Exercise requirements
Transcribe all the lines below exactly. Omit the pictures.

Given data
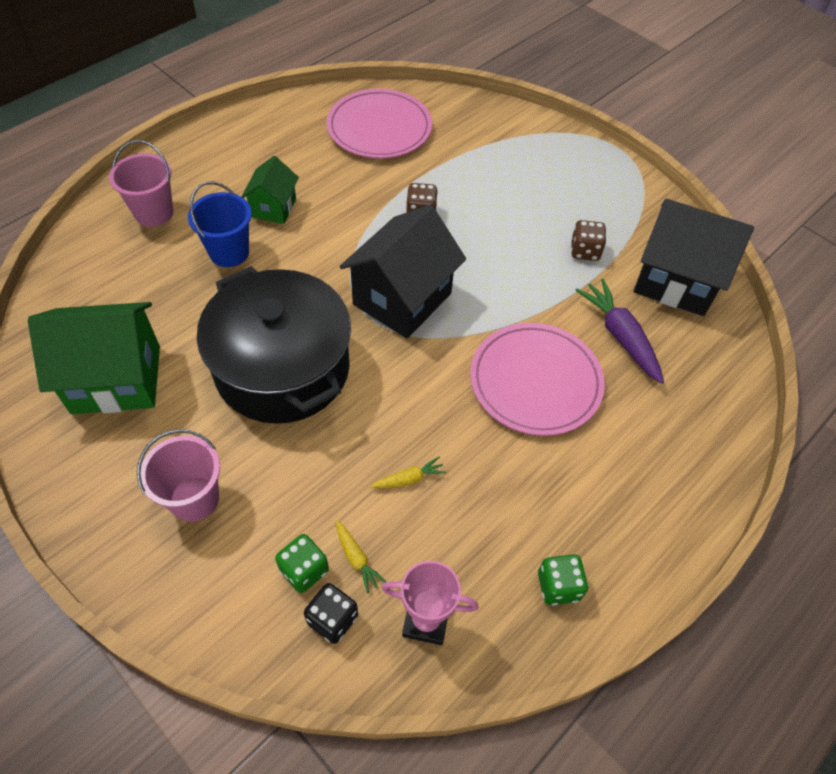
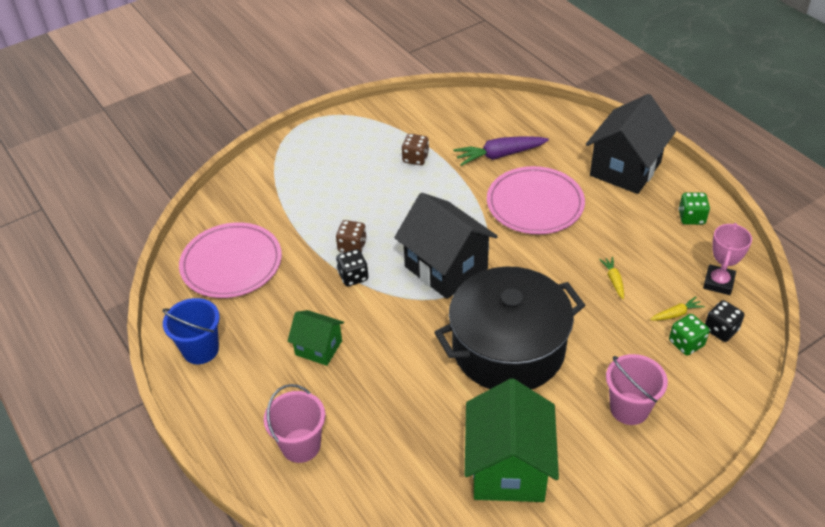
camera: 75 degrees left, 10 degrees down
blue bucket [188,182,252,267] -> blue bucket moved to [163,298,219,364]
black house [634,199,754,316] -> black house moved to [586,94,676,194]
none -> black dice [336,249,368,287]

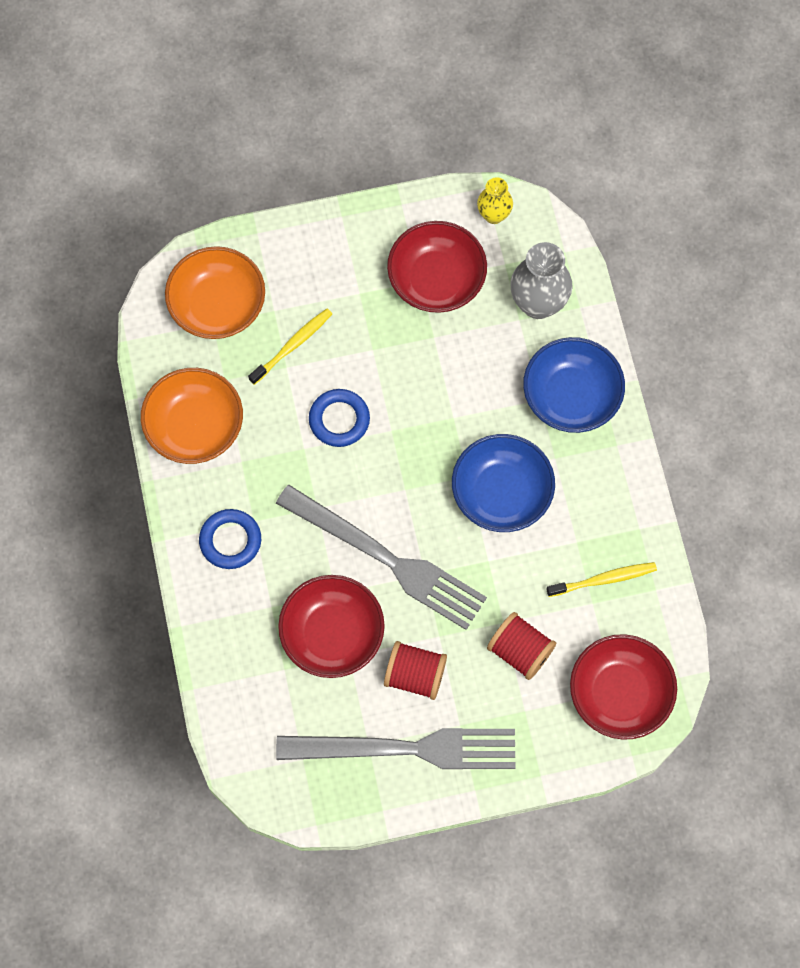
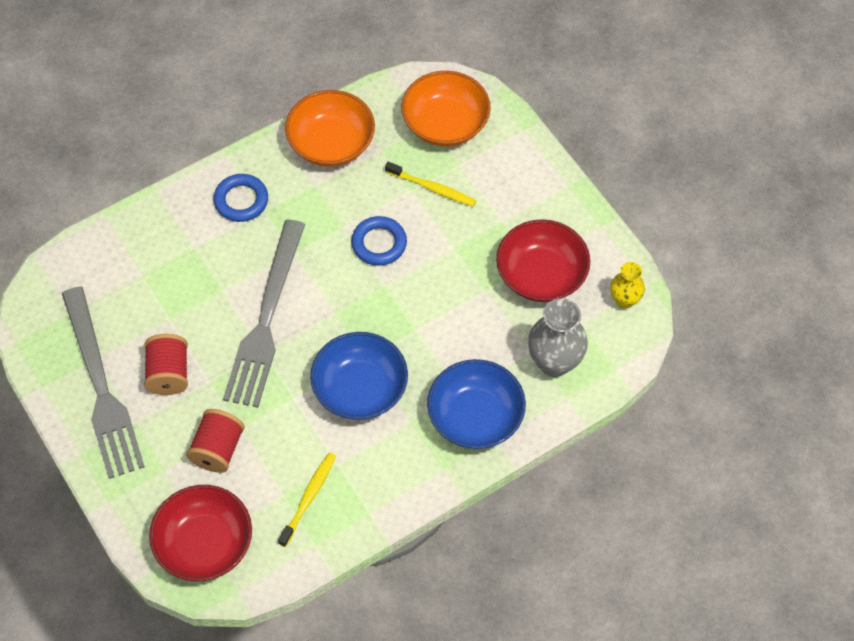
camera: 70 degrees right, 10 degrees down
red bowl [278,575,385,678] -> none
yellow toothbrush [546,562,657,597] -> yellow toothbrush turned 120 degrees counterclockwise [278,452,336,547]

Result
camera: 75 degrees left, 10 degrees down
blue bucket [188,182,252,267] -> blue bucket moved to [163,298,219,364]
black house [634,199,754,316] -> black house moved to [586,94,676,194]
none -> black dice [336,249,368,287]

camera: 70 degrees right, 10 degrees down
red bowl [278,575,385,678] -> none
yellow toothbrush [546,562,657,597] -> yellow toothbrush turned 120 degrees counterclockwise [278,452,336,547]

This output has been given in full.